TASK GOAL —
Please copy the records below word for word, without changing anything.

GIVEN RECORDS —
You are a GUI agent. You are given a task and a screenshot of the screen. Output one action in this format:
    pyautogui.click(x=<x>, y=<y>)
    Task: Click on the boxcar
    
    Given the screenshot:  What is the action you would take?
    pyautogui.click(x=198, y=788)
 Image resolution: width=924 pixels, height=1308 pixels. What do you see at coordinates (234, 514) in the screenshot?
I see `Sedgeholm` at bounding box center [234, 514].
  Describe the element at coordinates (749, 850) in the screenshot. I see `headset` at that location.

EXERCISE RESULT —
You are a GUI agent. You are given a task and a screenshot of the screen. Output one action in this format:
    pyautogui.click(x=<x>, y=<y>)
    Task: Click on the boxcar
    
    Given the screenshot:  What is the action you would take?
    pyautogui.click(x=198, y=788)
 Image resolution: width=924 pixels, height=1308 pixels. What do you see at coordinates (234, 514) in the screenshot?
I see `Sedgeholm` at bounding box center [234, 514].
  Describe the element at coordinates (749, 850) in the screenshot. I see `headset` at that location.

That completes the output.